START RECORD SET
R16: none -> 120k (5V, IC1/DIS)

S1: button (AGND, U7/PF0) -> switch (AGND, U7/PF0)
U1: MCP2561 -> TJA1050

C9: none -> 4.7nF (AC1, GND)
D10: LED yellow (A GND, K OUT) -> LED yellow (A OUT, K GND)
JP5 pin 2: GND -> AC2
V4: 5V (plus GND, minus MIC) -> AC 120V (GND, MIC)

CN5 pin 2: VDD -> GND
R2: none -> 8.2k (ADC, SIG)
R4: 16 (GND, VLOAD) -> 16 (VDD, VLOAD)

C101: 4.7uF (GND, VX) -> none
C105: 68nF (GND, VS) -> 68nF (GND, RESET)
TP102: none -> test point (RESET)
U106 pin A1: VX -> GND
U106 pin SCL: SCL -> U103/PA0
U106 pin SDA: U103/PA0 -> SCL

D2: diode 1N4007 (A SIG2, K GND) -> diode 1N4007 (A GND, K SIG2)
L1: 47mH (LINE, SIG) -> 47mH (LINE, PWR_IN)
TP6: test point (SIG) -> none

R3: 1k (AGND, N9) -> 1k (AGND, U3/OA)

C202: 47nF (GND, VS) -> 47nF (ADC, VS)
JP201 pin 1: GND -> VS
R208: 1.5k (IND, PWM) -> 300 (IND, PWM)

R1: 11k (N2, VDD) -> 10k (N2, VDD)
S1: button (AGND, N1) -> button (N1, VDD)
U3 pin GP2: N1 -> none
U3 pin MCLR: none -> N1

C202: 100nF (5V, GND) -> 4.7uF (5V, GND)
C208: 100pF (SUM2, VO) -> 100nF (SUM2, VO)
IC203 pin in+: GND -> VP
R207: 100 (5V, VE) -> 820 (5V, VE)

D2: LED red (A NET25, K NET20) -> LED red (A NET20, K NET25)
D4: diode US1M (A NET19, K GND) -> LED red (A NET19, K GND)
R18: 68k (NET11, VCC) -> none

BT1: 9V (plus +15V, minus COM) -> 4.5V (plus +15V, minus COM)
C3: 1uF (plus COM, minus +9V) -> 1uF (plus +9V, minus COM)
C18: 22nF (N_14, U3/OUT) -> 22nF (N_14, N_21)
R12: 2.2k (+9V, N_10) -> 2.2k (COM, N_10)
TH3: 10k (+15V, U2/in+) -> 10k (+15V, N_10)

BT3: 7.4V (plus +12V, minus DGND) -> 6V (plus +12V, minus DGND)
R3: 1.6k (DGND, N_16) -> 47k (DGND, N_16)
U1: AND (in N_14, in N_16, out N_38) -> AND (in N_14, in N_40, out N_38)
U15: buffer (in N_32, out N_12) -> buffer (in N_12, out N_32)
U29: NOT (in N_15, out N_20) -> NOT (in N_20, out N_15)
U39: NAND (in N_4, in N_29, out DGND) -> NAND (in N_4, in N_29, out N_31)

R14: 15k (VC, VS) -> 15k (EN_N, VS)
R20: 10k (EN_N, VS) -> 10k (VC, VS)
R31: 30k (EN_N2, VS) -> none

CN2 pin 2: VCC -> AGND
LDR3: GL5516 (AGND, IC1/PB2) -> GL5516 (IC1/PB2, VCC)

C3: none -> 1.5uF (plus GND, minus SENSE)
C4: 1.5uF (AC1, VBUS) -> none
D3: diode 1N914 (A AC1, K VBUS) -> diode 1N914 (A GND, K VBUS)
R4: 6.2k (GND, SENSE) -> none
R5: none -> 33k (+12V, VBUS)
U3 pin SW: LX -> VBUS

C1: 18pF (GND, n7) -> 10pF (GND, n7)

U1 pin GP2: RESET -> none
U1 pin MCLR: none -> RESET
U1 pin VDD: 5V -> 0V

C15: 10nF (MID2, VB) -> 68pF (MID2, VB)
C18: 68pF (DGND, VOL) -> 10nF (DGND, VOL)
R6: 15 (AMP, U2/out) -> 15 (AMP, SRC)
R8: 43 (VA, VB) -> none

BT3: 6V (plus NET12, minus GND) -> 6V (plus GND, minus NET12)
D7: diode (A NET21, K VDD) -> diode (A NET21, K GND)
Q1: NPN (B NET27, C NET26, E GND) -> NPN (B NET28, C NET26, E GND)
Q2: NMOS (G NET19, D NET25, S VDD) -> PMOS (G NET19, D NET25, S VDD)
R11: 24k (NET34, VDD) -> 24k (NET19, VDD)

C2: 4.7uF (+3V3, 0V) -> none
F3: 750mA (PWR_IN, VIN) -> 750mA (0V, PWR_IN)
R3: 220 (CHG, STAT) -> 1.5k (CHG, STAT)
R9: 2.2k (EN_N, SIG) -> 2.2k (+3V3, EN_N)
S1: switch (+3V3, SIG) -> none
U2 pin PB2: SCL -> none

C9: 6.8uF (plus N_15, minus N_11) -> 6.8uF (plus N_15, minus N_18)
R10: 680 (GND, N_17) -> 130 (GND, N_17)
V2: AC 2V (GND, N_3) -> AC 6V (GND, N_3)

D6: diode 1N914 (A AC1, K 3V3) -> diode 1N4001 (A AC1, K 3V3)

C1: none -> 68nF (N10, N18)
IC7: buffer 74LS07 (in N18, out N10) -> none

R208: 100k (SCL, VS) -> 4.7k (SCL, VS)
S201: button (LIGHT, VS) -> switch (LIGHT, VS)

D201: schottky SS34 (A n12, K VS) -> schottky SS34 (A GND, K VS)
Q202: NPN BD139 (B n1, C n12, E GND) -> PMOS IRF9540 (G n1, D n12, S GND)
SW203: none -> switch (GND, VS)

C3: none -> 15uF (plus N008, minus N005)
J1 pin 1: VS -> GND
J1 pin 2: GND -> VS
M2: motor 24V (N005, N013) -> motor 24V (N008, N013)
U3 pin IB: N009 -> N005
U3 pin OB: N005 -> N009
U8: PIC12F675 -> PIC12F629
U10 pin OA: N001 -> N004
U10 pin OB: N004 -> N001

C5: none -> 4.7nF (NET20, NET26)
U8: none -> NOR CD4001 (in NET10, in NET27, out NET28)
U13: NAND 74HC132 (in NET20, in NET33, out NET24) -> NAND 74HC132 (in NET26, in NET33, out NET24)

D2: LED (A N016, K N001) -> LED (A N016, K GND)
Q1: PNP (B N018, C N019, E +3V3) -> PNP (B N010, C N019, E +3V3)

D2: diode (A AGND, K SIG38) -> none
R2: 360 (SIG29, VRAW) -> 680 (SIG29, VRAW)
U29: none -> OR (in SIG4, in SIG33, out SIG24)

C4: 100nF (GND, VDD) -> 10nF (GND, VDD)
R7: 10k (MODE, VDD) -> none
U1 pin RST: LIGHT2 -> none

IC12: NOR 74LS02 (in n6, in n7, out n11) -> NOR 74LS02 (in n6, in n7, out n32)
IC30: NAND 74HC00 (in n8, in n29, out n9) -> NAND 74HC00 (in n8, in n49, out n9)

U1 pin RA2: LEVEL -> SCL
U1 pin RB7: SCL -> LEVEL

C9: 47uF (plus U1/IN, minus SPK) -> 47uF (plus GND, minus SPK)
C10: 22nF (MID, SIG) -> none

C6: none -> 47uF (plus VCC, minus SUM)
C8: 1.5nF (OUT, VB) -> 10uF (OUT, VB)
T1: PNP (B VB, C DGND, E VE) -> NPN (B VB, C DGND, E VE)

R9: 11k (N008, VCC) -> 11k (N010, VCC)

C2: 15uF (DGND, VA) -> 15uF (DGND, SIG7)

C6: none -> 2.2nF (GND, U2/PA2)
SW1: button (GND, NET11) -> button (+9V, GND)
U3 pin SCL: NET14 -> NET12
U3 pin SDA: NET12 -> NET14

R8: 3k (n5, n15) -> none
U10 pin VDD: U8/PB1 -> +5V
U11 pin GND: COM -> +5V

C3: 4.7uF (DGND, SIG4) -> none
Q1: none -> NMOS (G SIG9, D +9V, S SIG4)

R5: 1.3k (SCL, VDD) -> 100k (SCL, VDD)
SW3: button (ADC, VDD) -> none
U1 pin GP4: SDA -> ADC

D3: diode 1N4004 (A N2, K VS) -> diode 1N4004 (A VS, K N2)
END RECORD SET
WHAT NEEDS TO BE DONE:
Among the records above, only the lines between the line holding "U1 pin RB7: SCL -> LEVEL" and the line holding "U1 pin GP4: SDA -> ADC", inclusive, are to be output, exactly as written.

RESPONSE BELOW:
U1 pin RB7: SCL -> LEVEL

C9: 47uF (plus U1/IN, minus SPK) -> 47uF (plus GND, minus SPK)
C10: 22nF (MID, SIG) -> none

C6: none -> 47uF (plus VCC, minus SUM)
C8: 1.5nF (OUT, VB) -> 10uF (OUT, VB)
T1: PNP (B VB, C DGND, E VE) -> NPN (B VB, C DGND, E VE)

R9: 11k (N008, VCC) -> 11k (N010, VCC)

C2: 15uF (DGND, VA) -> 15uF (DGND, SIG7)

C6: none -> 2.2nF (GND, U2/PA2)
SW1: button (GND, NET11) -> button (+9V, GND)
U3 pin SCL: NET14 -> NET12
U3 pin SDA: NET12 -> NET14

R8: 3k (n5, n15) -> none
U10 pin VDD: U8/PB1 -> +5V
U11 pin GND: COM -> +5V

C3: 4.7uF (DGND, SIG4) -> none
Q1: none -> NMOS (G SIG9, D +9V, S SIG4)

R5: 1.3k (SCL, VDD) -> 100k (SCL, VDD)
SW3: button (ADC, VDD) -> none
U1 pin GP4: SDA -> ADC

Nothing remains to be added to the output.